Excerpts from a dataset:
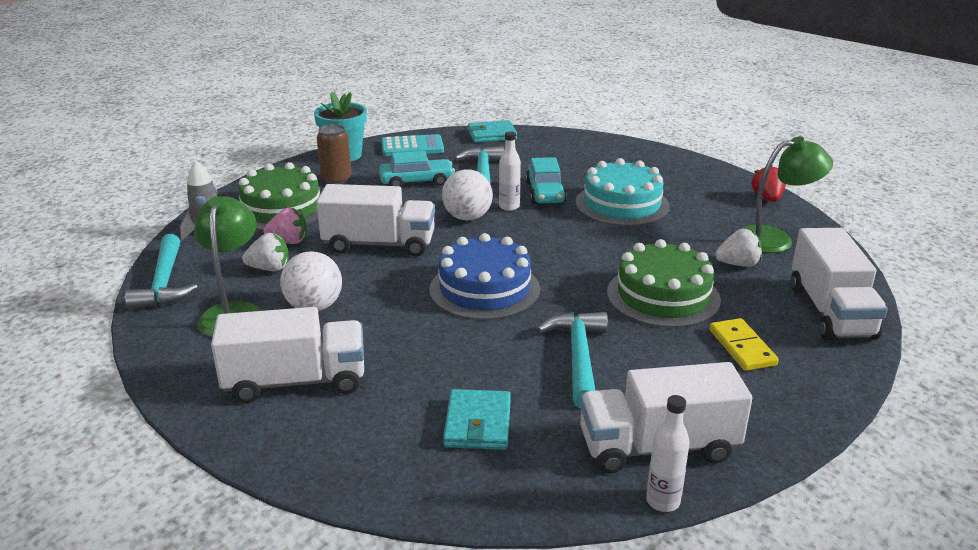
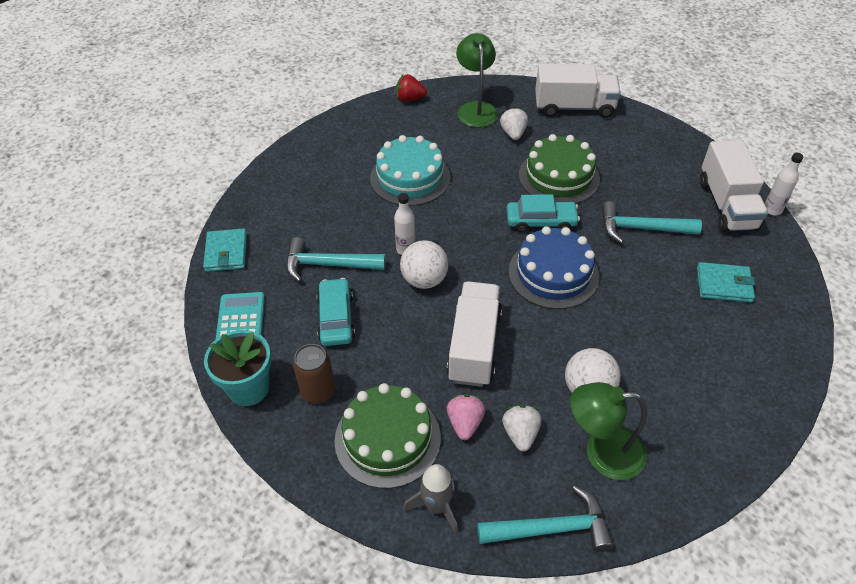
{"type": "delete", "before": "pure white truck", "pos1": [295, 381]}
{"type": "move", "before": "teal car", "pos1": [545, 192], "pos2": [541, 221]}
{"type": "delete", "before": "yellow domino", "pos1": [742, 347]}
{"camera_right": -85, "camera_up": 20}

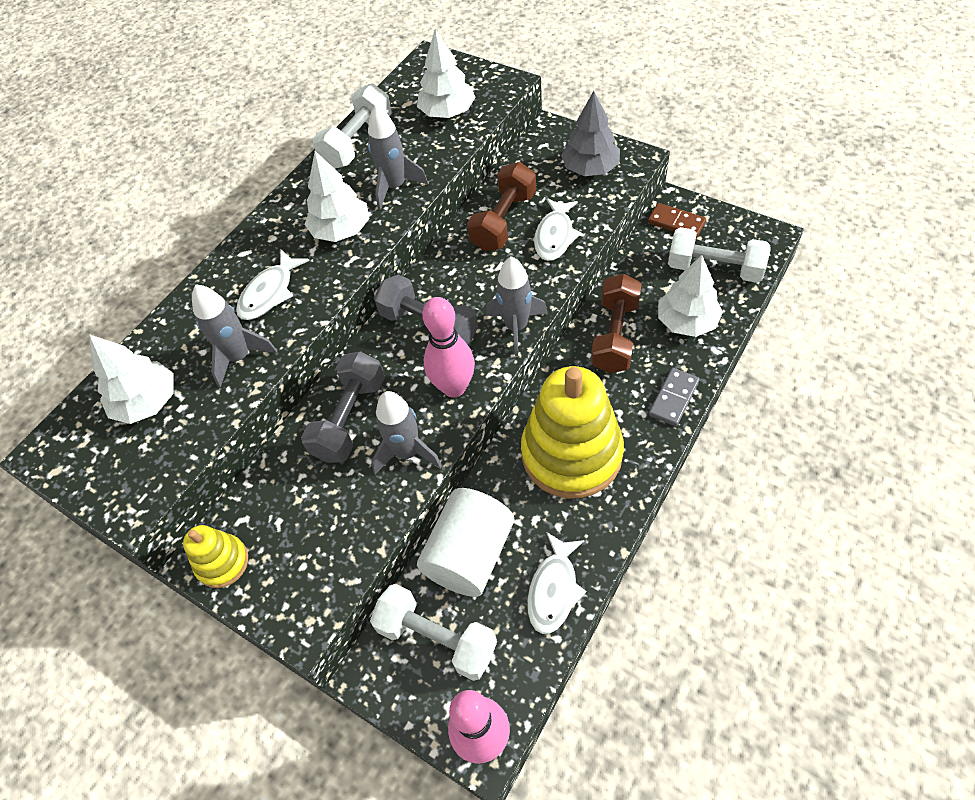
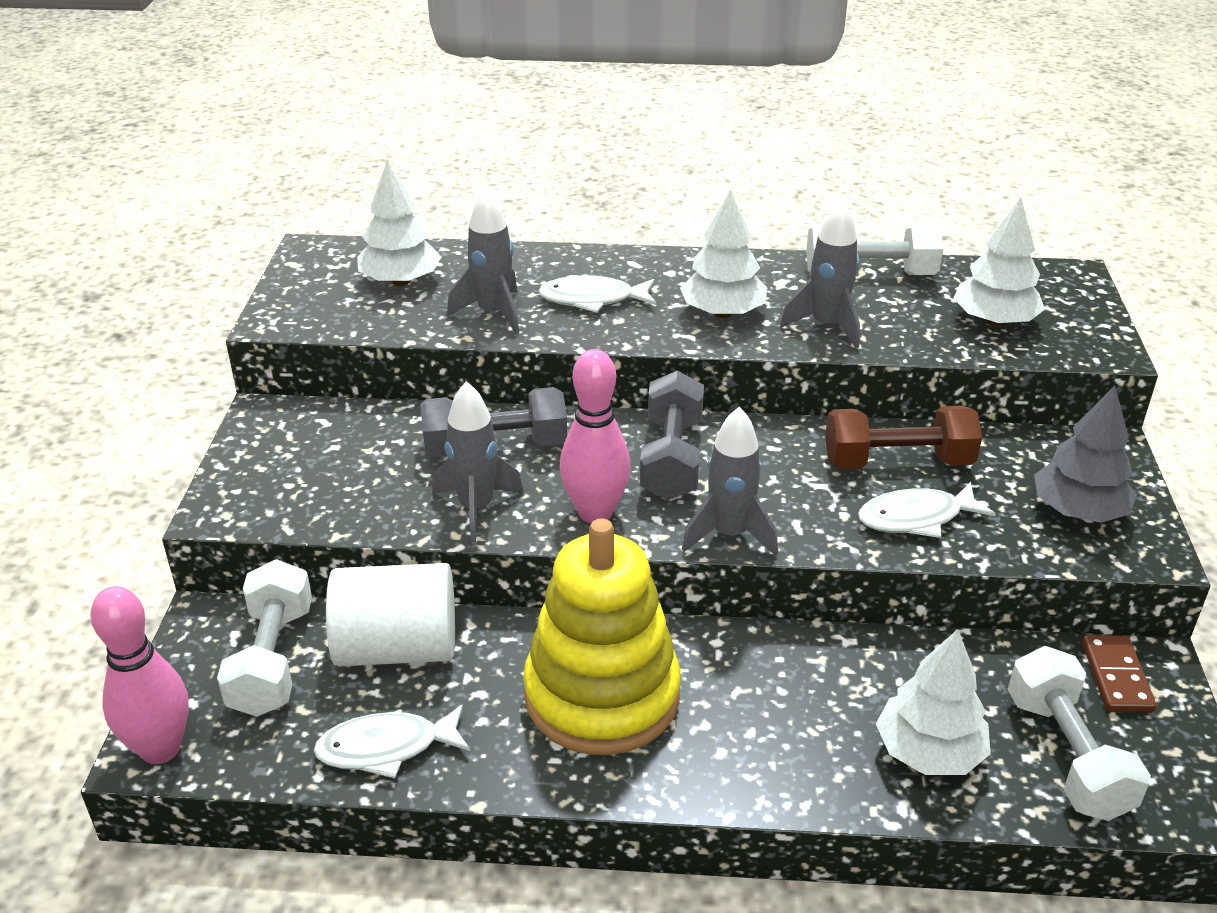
{"type": "delete", "before": "yellow stacking rings", "pos1": [222, 562]}
{"type": "delete", "before": "dark brown dumbbell", "pos1": [615, 336]}
{"type": "delete", "before": "ash-grey domino", "pos1": [673, 398]}
{"camera_right": 55, "camera_up": -20}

__Assigned task__
Print all the records exactly, minus any images.

__Answer to this task__
{"type": "delete", "before": "pure white truck", "pos1": [295, 381]}
{"type": "move", "before": "teal car", "pos1": [545, 192], "pos2": [541, 221]}
{"type": "delete", "before": "yellow domino", "pos1": [742, 347]}
{"camera_right": -85, "camera_up": 20}

{"type": "delete", "before": "yellow stacking rings", "pos1": [222, 562]}
{"type": "delete", "before": "dark brown dumbbell", "pos1": [615, 336]}
{"type": "delete", "before": "ash-grey domino", "pos1": [673, 398]}
{"camera_right": 55, "camera_up": -20}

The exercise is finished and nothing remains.